The problem: Leave out the pictures and repeat exactly the lines from the one containing "lemon (yellow) [510,249]" through the end of the records.

Data in this exercise below:

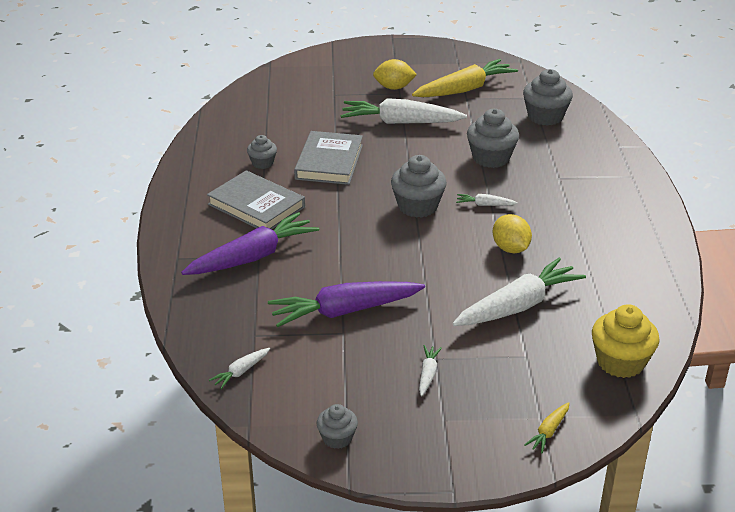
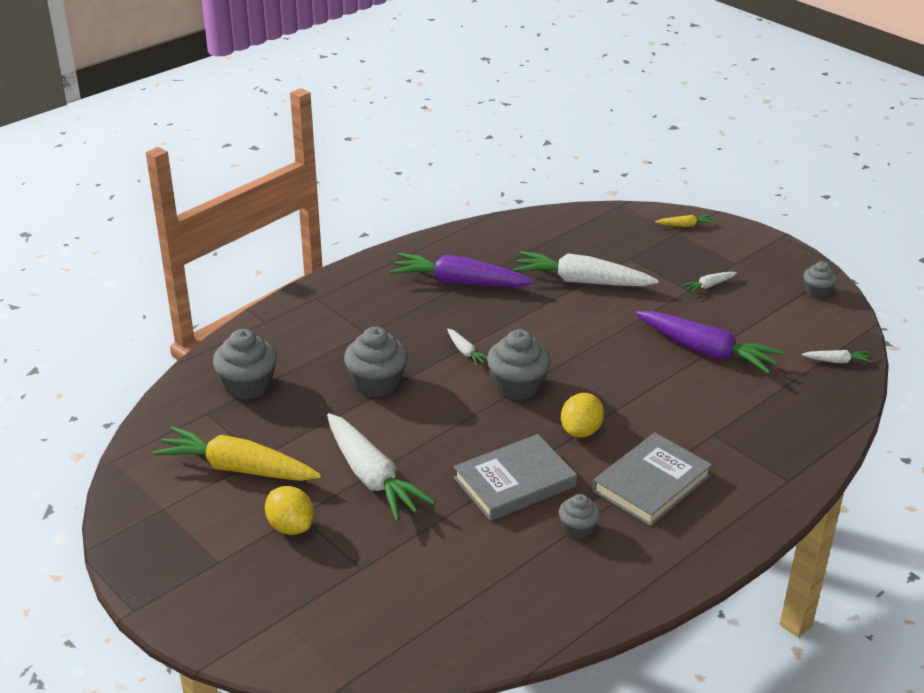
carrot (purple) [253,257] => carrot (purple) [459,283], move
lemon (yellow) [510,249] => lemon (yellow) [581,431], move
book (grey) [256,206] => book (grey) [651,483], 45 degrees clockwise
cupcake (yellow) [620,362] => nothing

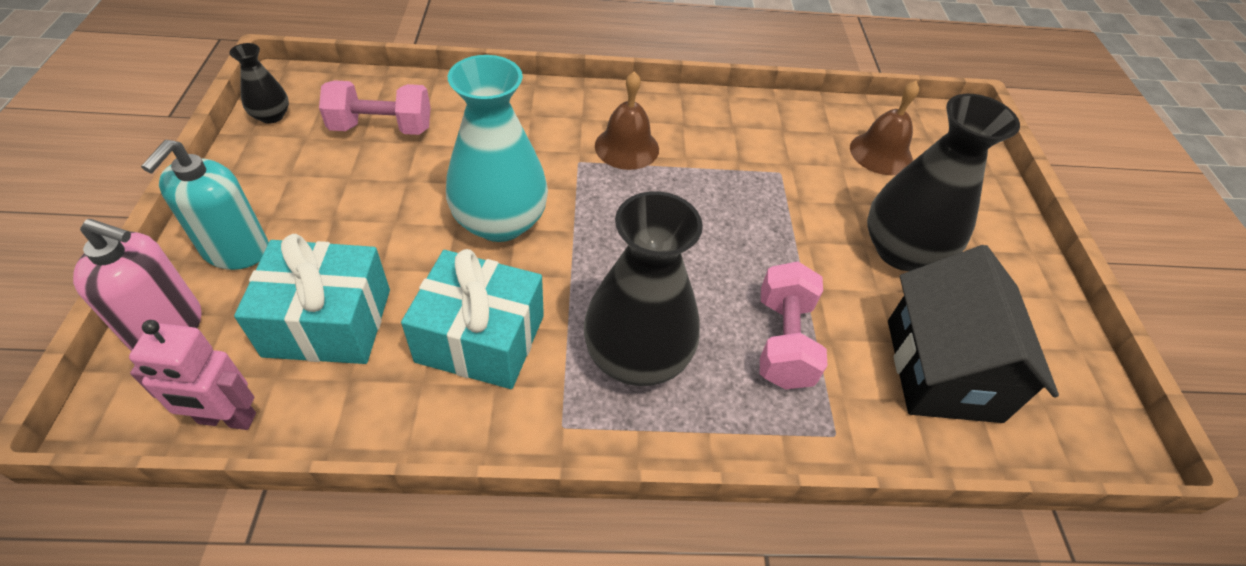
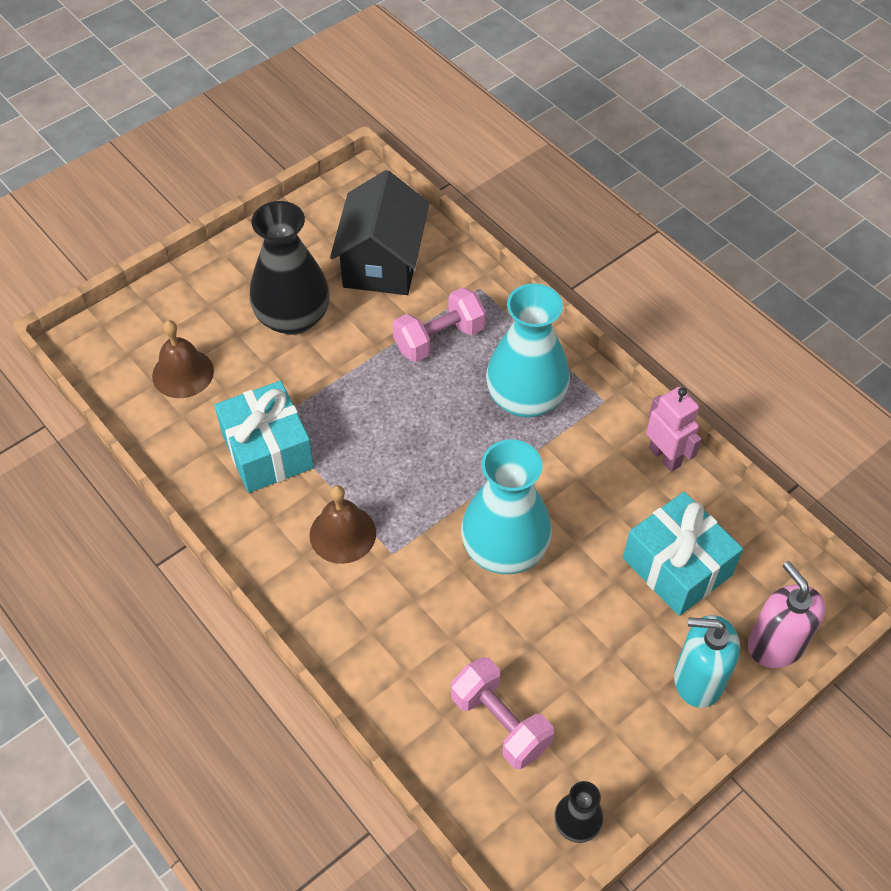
gift (turquoise) [480,338] => gift (turquoise) [267,451], move
house (black) [942,369] => house (black) [382,262], 45 degrees counterclockwise
vase (black) [637,356] => vase (turquoise) [525,398]
robot (pink) [226,419] => robot (pink) [665,456], move
soap dispenser (turquoise) [235,250] => soap dispenser (turquoise) [698,680], 150 degrees counterclockwise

End of Data in this exercise.

Answer for the task:
lemon (yellow) [510,249] => lemon (yellow) [581,431], move
book (grey) [256,206] => book (grey) [651,483], 45 degrees clockwise
cupcake (yellow) [620,362] => nothing

gift (turquoise) [480,338] => gift (turquoise) [267,451], move
house (black) [942,369] => house (black) [382,262], 45 degrees counterclockwise
vase (black) [637,356] => vase (turquoise) [525,398]
robot (pink) [226,419] => robot (pink) [665,456], move
soap dispenser (turquoise) [235,250] => soap dispenser (turquoise) [698,680], 150 degrees counterclockwise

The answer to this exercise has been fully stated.